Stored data
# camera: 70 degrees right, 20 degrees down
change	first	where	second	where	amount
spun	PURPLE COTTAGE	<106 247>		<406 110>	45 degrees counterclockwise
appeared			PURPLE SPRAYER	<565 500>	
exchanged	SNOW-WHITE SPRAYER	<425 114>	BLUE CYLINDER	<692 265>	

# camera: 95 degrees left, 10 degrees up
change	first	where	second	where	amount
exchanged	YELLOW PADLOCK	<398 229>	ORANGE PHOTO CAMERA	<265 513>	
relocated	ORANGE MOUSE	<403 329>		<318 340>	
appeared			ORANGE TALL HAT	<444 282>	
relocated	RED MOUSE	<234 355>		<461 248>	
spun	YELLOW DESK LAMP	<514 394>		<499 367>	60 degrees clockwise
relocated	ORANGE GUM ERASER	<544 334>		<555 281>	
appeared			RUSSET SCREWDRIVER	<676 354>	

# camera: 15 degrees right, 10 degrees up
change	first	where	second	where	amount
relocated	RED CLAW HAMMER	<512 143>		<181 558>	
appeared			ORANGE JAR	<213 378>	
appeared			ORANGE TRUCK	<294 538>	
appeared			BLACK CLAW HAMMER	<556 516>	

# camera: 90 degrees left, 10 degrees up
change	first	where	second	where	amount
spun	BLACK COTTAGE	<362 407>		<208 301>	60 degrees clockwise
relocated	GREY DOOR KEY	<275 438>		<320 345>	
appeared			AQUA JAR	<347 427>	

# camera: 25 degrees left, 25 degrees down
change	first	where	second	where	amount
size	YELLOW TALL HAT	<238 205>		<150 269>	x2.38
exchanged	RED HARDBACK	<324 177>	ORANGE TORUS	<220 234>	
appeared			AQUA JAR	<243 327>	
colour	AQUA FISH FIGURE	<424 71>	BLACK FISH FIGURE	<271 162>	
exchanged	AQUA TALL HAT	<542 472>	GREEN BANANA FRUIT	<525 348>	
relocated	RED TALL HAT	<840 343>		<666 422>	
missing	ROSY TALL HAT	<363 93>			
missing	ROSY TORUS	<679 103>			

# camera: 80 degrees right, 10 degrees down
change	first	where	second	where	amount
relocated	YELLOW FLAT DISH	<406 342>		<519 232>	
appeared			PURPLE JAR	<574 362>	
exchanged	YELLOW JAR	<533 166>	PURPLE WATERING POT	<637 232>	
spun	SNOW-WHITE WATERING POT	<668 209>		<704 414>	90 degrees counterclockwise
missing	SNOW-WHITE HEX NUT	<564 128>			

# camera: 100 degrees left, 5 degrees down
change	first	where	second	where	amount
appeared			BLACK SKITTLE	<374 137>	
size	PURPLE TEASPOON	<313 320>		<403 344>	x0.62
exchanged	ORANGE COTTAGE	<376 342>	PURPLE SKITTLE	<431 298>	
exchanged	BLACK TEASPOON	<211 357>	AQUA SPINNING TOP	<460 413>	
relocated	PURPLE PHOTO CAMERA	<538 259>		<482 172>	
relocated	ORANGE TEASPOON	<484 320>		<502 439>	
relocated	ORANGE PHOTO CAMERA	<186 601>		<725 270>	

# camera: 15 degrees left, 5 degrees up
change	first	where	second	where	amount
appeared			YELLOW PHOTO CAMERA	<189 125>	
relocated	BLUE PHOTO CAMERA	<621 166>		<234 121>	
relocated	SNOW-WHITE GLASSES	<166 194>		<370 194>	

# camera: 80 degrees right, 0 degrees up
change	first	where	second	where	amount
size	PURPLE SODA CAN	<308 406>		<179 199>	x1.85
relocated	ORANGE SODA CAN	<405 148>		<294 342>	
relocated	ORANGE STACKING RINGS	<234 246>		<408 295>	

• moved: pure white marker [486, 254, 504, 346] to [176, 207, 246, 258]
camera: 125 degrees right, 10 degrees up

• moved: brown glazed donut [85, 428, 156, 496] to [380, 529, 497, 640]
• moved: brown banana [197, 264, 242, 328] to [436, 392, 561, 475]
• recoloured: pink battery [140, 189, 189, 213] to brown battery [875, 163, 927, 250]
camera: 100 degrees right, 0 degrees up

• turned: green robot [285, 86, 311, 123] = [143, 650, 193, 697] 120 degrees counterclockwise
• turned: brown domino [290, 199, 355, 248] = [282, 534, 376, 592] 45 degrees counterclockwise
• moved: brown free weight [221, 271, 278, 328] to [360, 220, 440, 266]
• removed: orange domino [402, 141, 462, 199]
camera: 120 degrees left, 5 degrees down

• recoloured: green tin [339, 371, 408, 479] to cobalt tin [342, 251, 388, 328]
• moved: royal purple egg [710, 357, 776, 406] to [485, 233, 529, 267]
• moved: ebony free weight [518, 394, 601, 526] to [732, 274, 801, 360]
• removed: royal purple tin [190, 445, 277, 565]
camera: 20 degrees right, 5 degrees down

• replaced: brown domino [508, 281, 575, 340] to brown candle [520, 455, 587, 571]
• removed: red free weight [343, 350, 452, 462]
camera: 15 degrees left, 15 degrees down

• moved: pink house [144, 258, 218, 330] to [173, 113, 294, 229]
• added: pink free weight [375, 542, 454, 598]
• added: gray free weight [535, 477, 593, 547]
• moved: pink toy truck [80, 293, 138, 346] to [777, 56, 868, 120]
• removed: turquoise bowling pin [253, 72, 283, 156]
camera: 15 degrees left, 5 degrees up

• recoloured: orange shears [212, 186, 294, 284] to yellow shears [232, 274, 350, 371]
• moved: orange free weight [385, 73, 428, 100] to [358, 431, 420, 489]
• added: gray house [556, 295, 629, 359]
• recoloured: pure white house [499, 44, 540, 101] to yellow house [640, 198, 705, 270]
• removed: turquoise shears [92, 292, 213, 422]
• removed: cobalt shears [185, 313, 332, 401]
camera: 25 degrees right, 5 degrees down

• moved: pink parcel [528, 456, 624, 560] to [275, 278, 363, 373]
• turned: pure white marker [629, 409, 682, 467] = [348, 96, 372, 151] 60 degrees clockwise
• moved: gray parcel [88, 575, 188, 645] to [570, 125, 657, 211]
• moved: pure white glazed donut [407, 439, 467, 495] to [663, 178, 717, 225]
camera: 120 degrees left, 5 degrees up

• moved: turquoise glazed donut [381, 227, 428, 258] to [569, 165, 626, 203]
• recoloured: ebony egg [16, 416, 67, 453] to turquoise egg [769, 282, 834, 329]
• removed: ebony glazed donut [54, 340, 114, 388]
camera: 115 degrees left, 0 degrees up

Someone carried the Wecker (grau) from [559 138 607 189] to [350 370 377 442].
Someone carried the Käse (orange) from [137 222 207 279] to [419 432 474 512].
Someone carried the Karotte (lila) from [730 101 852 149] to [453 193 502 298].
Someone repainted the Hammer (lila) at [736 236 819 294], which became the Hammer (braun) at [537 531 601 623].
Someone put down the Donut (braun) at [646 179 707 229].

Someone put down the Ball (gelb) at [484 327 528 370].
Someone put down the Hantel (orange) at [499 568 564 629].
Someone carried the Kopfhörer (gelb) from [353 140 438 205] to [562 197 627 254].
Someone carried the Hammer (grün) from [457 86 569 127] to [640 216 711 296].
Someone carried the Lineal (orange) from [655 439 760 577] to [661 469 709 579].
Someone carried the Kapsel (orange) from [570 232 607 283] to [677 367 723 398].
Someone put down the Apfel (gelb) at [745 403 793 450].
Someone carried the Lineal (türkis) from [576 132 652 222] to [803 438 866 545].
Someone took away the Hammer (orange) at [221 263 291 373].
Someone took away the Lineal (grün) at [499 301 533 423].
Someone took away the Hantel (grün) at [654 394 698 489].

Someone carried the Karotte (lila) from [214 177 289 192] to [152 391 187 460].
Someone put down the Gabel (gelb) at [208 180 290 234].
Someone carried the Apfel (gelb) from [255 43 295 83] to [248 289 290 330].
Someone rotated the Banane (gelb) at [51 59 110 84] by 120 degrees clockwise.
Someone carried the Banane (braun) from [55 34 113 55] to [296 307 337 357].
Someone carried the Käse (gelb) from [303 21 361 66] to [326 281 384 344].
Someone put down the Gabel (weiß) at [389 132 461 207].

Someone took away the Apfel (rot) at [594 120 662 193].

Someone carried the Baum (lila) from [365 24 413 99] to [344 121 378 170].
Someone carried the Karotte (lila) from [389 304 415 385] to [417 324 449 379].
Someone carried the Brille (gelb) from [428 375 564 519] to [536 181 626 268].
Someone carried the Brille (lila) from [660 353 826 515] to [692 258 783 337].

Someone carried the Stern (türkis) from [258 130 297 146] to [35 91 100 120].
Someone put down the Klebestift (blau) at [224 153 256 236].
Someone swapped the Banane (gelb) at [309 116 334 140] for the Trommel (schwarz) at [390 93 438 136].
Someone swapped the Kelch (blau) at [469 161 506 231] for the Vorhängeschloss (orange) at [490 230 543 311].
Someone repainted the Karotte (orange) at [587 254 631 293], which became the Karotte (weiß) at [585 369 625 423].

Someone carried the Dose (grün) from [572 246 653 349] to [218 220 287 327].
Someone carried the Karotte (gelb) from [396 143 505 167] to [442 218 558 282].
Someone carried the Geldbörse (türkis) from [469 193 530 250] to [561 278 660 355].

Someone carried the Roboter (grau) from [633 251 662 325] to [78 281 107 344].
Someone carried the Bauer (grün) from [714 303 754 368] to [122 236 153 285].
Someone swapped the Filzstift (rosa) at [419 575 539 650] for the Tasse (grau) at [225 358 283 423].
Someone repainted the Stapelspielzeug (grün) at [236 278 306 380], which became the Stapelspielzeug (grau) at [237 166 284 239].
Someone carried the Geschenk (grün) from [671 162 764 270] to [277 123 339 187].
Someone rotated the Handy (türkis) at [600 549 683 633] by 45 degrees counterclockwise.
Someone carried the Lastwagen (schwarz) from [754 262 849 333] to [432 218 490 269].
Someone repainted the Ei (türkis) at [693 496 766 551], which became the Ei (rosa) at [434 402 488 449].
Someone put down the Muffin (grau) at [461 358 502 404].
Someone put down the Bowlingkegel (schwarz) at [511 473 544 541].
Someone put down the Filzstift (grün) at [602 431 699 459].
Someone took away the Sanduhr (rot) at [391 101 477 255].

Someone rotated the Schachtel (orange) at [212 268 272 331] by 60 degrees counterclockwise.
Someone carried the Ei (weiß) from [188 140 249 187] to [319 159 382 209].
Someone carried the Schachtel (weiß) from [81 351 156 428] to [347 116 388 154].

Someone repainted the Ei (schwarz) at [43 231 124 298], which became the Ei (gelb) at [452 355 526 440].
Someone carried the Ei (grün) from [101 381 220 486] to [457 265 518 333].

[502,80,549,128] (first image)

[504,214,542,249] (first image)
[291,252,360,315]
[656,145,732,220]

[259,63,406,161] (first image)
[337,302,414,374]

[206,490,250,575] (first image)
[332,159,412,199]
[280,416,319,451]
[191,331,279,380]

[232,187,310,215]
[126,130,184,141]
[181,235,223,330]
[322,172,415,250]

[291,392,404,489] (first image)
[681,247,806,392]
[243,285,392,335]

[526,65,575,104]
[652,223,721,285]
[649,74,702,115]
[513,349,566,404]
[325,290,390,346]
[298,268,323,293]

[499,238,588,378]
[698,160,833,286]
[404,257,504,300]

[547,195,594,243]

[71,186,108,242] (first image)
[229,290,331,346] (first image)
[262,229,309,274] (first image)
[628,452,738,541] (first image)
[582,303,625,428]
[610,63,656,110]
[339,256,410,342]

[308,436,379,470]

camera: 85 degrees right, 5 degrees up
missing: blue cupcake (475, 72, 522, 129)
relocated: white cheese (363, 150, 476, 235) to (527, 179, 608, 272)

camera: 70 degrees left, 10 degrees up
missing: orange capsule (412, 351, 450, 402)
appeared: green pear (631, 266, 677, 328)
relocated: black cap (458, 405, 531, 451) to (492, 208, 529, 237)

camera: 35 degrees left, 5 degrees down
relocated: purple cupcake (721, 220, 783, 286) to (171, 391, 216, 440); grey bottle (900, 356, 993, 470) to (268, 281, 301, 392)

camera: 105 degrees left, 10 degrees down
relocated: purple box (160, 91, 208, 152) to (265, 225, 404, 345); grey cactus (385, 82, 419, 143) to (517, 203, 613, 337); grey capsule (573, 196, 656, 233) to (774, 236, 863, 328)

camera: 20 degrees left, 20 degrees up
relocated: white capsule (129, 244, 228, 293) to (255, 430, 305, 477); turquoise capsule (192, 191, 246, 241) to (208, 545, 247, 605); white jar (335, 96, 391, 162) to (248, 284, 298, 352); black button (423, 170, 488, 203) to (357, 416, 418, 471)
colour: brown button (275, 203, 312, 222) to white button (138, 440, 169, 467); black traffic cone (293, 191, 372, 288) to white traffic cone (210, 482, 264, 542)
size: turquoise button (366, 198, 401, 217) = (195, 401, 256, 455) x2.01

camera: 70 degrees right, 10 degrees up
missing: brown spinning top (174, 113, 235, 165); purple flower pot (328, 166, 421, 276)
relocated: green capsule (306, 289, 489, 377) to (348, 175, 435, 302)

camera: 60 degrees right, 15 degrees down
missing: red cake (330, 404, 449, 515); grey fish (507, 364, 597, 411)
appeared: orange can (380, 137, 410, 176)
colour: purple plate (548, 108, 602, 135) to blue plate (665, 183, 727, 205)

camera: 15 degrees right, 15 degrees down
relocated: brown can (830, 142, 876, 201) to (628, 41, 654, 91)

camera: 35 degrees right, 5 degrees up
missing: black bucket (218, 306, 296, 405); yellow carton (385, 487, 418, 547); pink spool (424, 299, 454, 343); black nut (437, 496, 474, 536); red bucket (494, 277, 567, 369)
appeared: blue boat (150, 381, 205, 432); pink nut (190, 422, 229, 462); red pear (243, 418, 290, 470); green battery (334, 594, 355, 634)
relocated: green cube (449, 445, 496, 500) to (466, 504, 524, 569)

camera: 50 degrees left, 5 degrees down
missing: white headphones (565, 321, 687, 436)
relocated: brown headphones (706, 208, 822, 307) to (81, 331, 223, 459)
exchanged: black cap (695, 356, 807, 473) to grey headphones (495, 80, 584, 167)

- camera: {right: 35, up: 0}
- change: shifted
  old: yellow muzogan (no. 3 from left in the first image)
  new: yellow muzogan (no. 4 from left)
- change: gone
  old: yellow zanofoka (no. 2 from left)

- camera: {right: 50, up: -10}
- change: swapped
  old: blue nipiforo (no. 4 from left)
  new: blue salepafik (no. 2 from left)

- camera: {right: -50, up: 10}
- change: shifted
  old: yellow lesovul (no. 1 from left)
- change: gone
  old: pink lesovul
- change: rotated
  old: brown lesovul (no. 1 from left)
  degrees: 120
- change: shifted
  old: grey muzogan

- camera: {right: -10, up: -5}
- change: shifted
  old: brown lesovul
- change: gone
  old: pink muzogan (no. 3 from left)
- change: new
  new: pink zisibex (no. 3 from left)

• [Exercise objective]: Only the lines above from the one with "445, 277, 565]" through the one with "278, 363, 373]" should be duplicated, character for character.

• [Answer section]:
• removed: royal purple tin [190, 445, 277, 565]
camera: 20 degrees right, 5 degrees down

• replaced: brown domino [508, 281, 575, 340] to brown candle [520, 455, 587, 571]
• removed: red free weight [343, 350, 452, 462]
camera: 15 degrees left, 15 degrees down

• moved: pink house [144, 258, 218, 330] to [173, 113, 294, 229]
• added: pink free weight [375, 542, 454, 598]
• added: gray free weight [535, 477, 593, 547]
• moved: pink toy truck [80, 293, 138, 346] to [777, 56, 868, 120]
• removed: turquoise bowling pin [253, 72, 283, 156]
camera: 15 degrees left, 5 degrees up

• recoloured: orange shears [212, 186, 294, 284] to yellow shears [232, 274, 350, 371]
• moved: orange free weight [385, 73, 428, 100] to [358, 431, 420, 489]
• added: gray house [556, 295, 629, 359]
• recoloured: pure white house [499, 44, 540, 101] to yellow house [640, 198, 705, 270]
• removed: turquoise shears [92, 292, 213, 422]
• removed: cobalt shears [185, 313, 332, 401]
camera: 25 degrees right, 5 degrees down

• moved: pink parcel [528, 456, 624, 560] to [275, 278, 363, 373]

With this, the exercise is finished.